### Your goal
Below are entries; repeat exactly, and nothing else, the lines from the one holding "blue toothbrush [471,304,583,378]" through the one holding "brown phone [654,201,718,238]", inclusive. Leave the pictures out.

============================================================

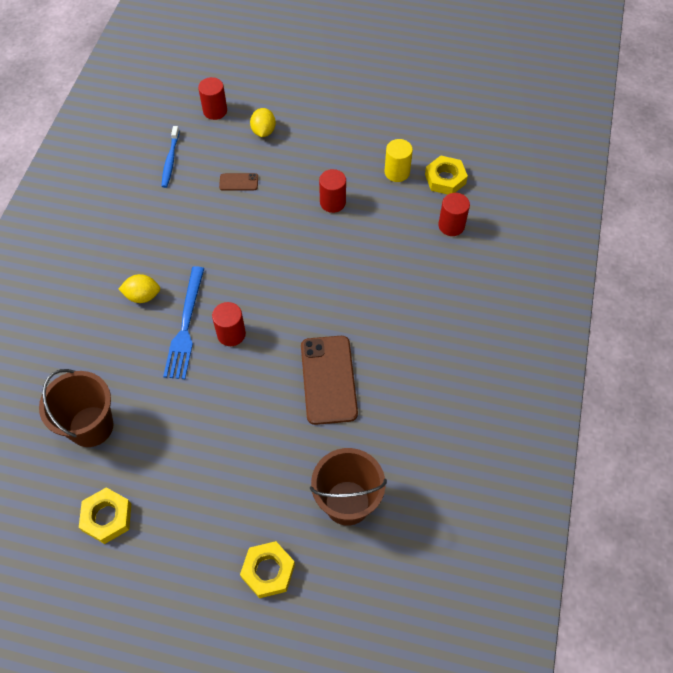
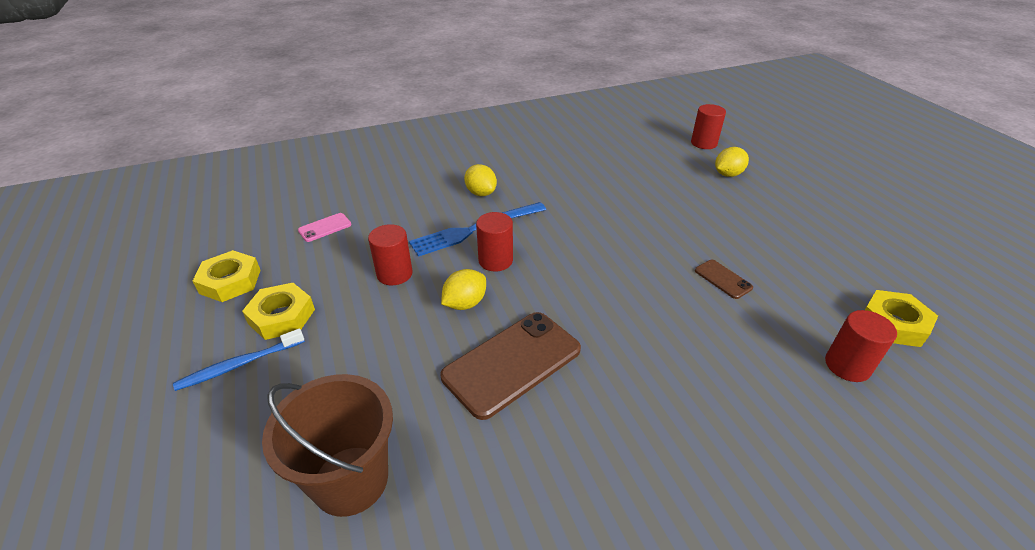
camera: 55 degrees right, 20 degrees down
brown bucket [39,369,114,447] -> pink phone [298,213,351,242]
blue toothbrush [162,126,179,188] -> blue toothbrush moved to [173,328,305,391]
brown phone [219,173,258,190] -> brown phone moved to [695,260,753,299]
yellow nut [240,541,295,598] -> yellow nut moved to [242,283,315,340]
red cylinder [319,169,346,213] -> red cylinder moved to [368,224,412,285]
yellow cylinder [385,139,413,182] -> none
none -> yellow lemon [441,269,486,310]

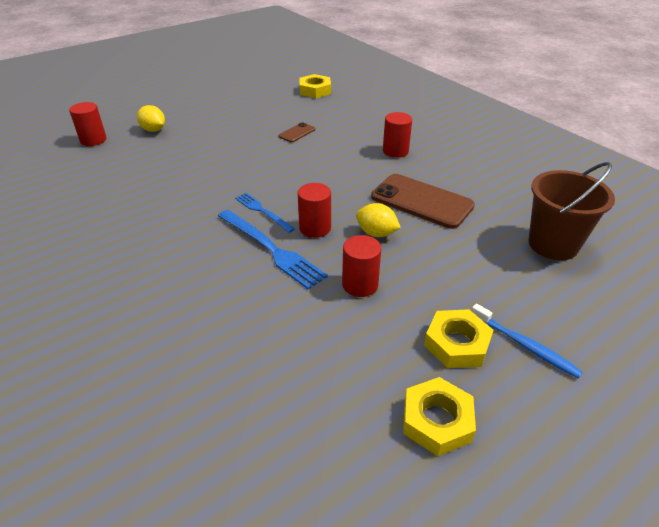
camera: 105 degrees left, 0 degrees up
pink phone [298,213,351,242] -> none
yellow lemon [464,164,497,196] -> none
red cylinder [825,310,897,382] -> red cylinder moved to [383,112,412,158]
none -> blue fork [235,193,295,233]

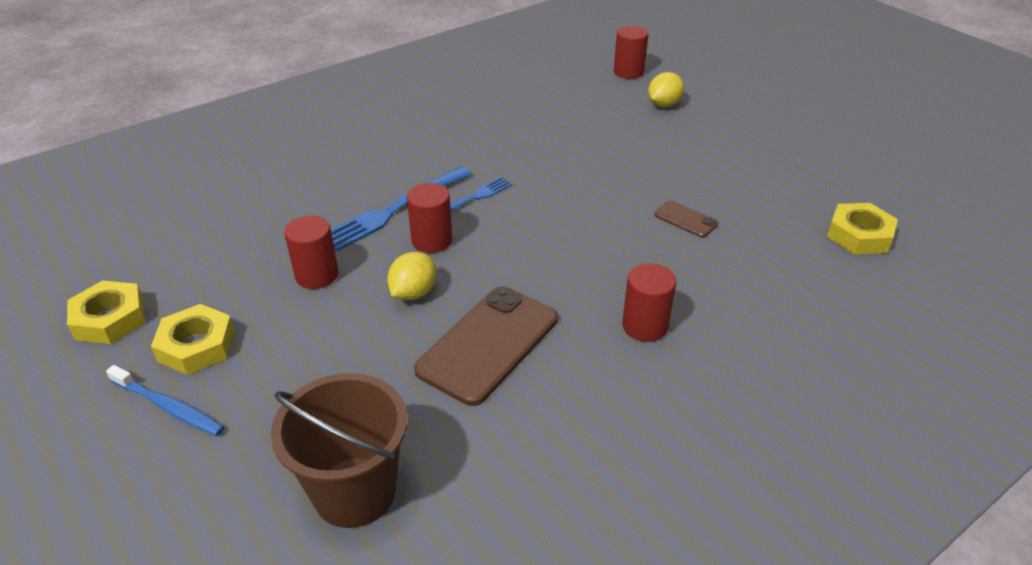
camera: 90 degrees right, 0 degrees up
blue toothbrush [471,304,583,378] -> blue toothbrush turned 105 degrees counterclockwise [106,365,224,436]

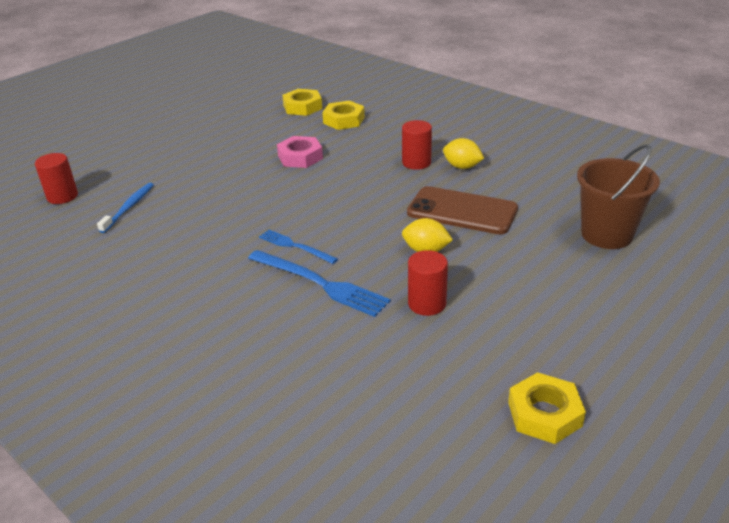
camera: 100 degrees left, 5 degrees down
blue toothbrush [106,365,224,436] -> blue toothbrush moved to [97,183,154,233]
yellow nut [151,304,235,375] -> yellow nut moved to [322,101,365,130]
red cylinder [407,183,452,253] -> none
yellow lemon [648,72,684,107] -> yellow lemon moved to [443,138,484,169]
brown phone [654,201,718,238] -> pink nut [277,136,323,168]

============================================================

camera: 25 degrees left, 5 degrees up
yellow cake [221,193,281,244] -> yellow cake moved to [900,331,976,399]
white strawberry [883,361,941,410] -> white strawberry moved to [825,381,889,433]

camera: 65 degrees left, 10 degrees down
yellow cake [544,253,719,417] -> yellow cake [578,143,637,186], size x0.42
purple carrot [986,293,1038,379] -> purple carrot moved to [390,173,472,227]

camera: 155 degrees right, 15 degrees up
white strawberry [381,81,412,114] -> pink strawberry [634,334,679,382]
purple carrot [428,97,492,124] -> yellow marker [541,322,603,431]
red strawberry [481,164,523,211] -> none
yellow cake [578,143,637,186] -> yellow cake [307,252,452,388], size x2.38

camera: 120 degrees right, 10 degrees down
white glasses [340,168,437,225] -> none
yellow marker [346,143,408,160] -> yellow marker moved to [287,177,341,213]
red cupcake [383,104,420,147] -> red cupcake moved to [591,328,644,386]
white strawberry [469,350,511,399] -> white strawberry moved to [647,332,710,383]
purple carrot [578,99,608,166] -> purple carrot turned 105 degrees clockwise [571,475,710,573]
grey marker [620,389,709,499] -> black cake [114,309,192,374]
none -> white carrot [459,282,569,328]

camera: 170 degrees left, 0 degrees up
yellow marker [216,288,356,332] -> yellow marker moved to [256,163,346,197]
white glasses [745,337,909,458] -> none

============================================================

### Response
blue toothbrush [471,304,583,378] -> blue toothbrush turned 105 degrees counterclockwise [106,365,224,436]

camera: 100 degrees left, 5 degrees down
blue toothbrush [106,365,224,436] -> blue toothbrush moved to [97,183,154,233]
yellow nut [151,304,235,375] -> yellow nut moved to [322,101,365,130]
red cylinder [407,183,452,253] -> none
yellow lemon [648,72,684,107] -> yellow lemon moved to [443,138,484,169]
brown phone [654,201,718,238] -> pink nut [277,136,323,168]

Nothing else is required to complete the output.